_Your task_
When the word "VRAW" shows up in a line of the data below, copy that whole line.

(Saved data entries)

=== Begin Enclosure ===

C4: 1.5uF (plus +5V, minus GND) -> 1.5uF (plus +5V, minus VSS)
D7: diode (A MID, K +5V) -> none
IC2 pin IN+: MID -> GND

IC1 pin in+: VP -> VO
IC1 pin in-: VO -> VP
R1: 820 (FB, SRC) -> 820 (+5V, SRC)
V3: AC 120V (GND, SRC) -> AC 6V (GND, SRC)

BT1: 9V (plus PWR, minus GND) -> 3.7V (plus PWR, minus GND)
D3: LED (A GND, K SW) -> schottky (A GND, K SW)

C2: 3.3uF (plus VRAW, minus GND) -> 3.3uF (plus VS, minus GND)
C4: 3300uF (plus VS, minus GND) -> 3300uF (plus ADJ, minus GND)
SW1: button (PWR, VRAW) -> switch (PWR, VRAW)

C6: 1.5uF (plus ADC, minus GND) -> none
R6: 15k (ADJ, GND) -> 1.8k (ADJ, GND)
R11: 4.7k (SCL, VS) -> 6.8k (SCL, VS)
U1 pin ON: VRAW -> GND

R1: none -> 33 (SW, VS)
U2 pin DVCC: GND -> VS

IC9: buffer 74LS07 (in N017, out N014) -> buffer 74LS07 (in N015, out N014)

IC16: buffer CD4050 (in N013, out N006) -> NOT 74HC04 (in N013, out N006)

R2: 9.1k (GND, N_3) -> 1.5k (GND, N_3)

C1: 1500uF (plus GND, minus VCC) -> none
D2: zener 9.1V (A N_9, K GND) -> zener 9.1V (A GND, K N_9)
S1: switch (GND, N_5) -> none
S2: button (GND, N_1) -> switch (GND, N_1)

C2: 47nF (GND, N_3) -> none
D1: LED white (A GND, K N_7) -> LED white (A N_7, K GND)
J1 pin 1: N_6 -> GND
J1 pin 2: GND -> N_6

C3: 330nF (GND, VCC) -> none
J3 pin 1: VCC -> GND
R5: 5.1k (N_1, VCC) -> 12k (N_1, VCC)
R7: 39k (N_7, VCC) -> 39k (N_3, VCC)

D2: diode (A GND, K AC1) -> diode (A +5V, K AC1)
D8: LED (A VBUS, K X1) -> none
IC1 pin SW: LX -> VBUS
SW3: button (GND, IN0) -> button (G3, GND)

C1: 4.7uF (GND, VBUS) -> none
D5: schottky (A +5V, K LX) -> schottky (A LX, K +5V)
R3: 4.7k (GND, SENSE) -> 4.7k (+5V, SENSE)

=== End Enclosure ===

_Result for this exercise_
C2: 3.3uF (plus VRAW, minus GND) -> 3.3uF (plus VS, minus GND)
SW1: button (PWR, VRAW) -> switch (PWR, VRAW)
U1 pin ON: VRAW -> GND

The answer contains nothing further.